WORK TASK — Copy every entry below exactly as it appears, leaving out the images.

[WORKING DATA Boundary: Start]

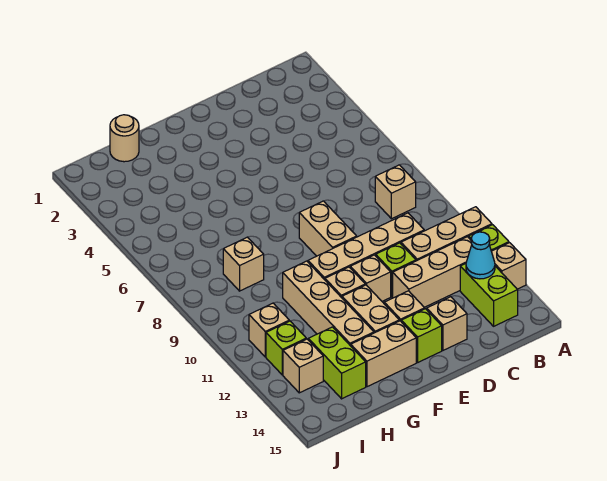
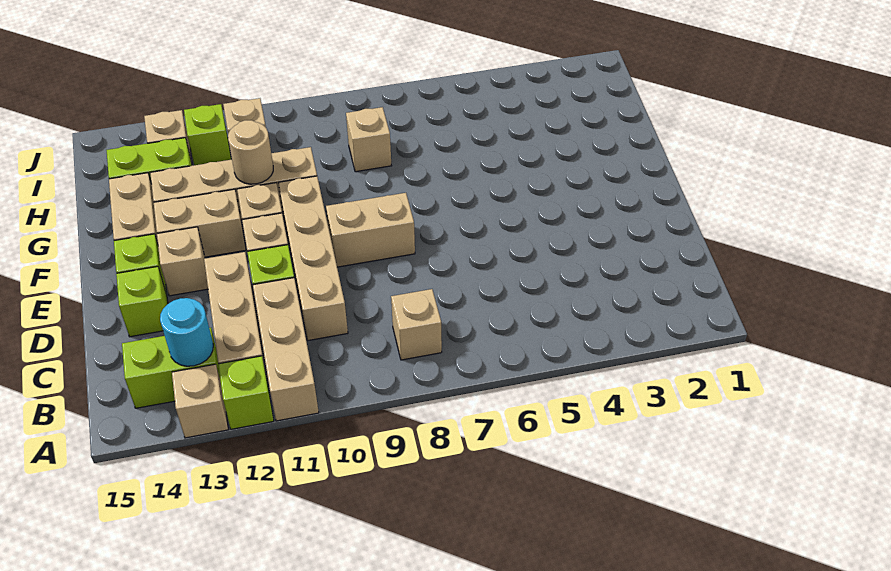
cyan cone B13 level 2 -> cyan round brick B13 level 2
tan brick D14 level 1 -> lime brick D14 level 1
tan round brick H1 level 1 -> tan round brick G11 level 2

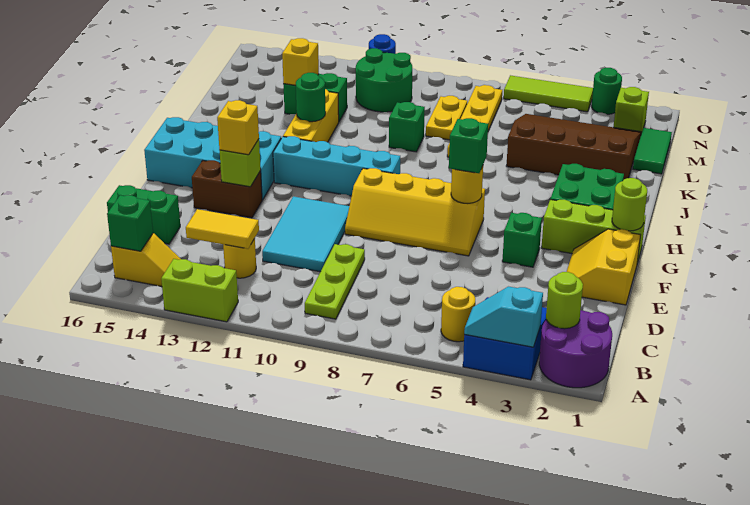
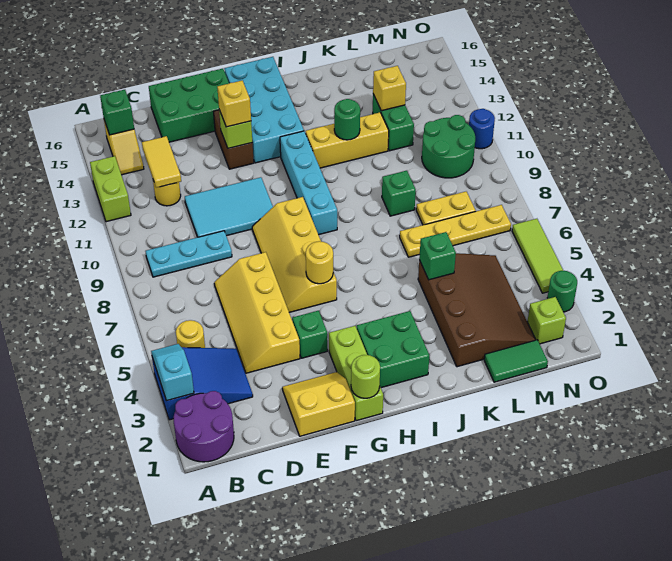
lime round brick B2 level 2 -> none
lime plate B9:D9 level 1 -> cyan plate B9:D9 level 1
none -> yellow slope D4:E7 level 1 top E
green brick D15:D16 level 1 -> green brick D15:F16 level 1
green brick G6 level 3 -> green brick K5 level 2

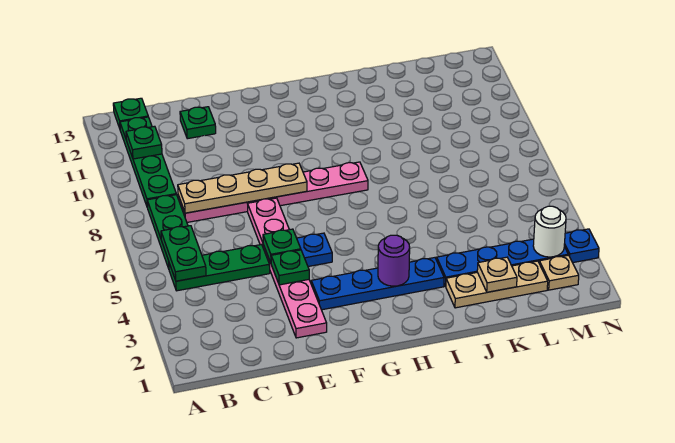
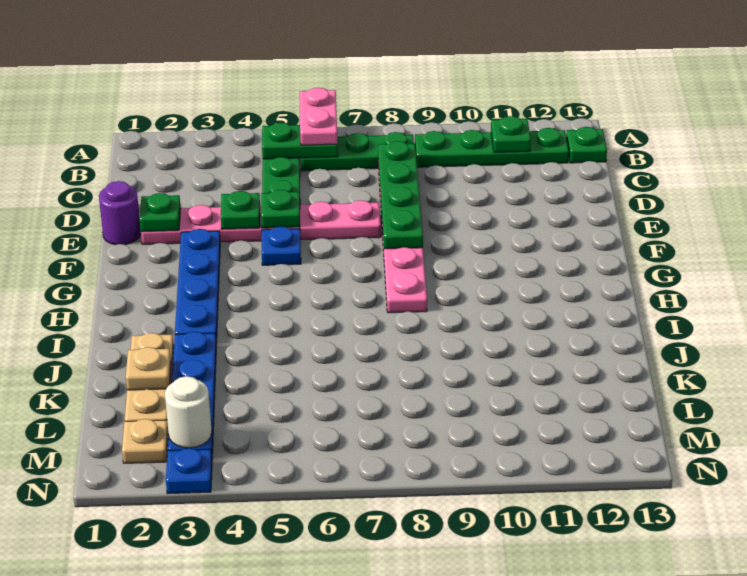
none -> pink plate A6:B6 level 3
tan plate C8:F8 level 2 -> green plate C8:F8 level 2
green plate D12 level 1 -> green plate E2 level 2
purple round brick H3 level 2 -> purple round brick E1 level 1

[WORKING DATA Boundary: End]

EXERCISE ANSWER —
cyan cone B13 level 2 -> cyan round brick B13 level 2
tan brick D14 level 1 -> lime brick D14 level 1
tan round brick H1 level 1 -> tan round brick G11 level 2

lime round brick B2 level 2 -> none
lime plate B9:D9 level 1 -> cyan plate B9:D9 level 1
none -> yellow slope D4:E7 level 1 top E
green brick D15:D16 level 1 -> green brick D15:F16 level 1
green brick G6 level 3 -> green brick K5 level 2

none -> pink plate A6:B6 level 3
tan plate C8:F8 level 2 -> green plate C8:F8 level 2
green plate D12 level 1 -> green plate E2 level 2
purple round brick H3 level 2 -> purple round brick E1 level 1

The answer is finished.